==== Material for the task ====

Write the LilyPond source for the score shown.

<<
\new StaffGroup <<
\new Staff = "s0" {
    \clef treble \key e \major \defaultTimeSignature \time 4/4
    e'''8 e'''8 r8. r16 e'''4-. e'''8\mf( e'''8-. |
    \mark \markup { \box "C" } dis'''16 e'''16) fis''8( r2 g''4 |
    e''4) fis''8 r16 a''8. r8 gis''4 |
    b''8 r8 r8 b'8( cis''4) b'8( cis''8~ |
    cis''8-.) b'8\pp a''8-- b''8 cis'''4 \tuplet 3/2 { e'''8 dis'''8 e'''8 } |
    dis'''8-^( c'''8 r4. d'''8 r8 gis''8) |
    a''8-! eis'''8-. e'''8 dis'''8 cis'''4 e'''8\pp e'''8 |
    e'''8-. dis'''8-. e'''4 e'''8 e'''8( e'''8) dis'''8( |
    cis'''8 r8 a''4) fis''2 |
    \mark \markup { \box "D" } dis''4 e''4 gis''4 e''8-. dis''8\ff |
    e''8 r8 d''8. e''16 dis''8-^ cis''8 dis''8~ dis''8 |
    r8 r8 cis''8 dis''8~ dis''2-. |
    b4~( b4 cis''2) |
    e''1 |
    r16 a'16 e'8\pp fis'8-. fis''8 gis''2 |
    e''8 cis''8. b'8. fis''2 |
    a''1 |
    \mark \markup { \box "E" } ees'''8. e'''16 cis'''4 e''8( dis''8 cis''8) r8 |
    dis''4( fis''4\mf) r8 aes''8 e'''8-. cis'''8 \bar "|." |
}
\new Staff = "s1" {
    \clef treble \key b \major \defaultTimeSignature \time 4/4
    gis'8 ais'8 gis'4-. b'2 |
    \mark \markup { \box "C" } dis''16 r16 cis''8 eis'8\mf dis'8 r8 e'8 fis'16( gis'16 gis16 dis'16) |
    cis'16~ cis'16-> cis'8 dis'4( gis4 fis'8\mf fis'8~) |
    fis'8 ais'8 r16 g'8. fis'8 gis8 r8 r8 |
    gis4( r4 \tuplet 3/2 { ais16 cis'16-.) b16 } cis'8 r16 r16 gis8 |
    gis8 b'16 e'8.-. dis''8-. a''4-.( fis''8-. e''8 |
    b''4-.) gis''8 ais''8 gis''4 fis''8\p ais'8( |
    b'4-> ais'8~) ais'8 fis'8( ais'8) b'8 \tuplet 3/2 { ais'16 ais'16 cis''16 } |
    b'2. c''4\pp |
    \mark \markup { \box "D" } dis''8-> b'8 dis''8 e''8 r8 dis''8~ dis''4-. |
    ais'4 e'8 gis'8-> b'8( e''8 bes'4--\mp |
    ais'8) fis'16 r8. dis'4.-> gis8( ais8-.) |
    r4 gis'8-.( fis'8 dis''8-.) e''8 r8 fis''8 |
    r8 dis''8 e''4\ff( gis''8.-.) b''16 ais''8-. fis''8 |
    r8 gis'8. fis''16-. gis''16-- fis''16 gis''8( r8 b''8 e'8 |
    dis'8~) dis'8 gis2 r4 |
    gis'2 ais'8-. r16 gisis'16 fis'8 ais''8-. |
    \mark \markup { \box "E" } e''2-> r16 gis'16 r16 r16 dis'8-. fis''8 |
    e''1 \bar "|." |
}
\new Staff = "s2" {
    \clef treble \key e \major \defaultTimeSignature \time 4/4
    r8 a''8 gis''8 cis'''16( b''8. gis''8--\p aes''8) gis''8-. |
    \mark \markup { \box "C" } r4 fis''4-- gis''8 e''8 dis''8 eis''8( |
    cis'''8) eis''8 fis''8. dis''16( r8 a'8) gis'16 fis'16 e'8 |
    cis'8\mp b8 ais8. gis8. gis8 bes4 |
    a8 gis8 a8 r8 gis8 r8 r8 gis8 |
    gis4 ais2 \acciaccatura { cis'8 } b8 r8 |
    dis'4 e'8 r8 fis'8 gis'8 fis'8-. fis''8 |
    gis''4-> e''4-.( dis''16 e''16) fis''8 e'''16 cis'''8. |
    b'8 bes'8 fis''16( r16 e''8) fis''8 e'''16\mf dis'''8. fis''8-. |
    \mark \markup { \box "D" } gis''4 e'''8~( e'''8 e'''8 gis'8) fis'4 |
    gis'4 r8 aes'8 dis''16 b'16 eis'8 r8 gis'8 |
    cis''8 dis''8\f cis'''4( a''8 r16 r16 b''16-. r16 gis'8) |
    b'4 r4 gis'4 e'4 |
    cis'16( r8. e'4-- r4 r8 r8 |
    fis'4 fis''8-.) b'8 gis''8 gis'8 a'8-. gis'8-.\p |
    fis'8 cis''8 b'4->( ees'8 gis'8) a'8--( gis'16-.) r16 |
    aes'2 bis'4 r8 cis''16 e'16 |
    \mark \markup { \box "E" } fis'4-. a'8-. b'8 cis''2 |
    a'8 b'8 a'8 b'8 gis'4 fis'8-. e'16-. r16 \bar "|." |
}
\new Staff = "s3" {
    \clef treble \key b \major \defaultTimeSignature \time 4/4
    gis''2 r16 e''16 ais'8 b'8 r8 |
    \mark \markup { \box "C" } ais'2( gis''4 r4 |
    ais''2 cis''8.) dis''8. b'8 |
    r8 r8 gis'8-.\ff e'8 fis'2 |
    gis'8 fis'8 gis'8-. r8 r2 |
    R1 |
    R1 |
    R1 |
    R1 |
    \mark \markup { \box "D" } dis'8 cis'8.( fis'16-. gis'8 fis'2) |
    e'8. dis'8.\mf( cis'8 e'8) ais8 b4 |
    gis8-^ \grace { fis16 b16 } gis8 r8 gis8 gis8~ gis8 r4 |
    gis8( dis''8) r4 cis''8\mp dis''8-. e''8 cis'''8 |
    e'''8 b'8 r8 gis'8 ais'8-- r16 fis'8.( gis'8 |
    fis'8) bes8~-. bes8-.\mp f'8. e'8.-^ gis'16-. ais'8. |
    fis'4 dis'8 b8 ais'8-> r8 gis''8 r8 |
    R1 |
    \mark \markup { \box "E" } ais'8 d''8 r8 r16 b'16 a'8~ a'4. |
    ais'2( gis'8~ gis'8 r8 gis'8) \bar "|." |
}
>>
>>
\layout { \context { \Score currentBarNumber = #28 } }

====

- [Exercise directions]: Extract every line in the rows above that contains the string "tuplet". Case counts.

- [Answer to the task]:
    cis''8-.) b'8\pp a''8-- b''8 cis'''4 \tuplet 3/2 { e'''8 dis'''8 e'''8 } |
    gis4( r4 \tuplet 3/2 { ais16 cis'16-.) b16 } cis'8 r16 r16 gis8 |
    b'4-> ais'8~) ais'8 fis'8( ais'8) b'8 \tuplet 3/2 { ais'16 ais'16 cis''16 } |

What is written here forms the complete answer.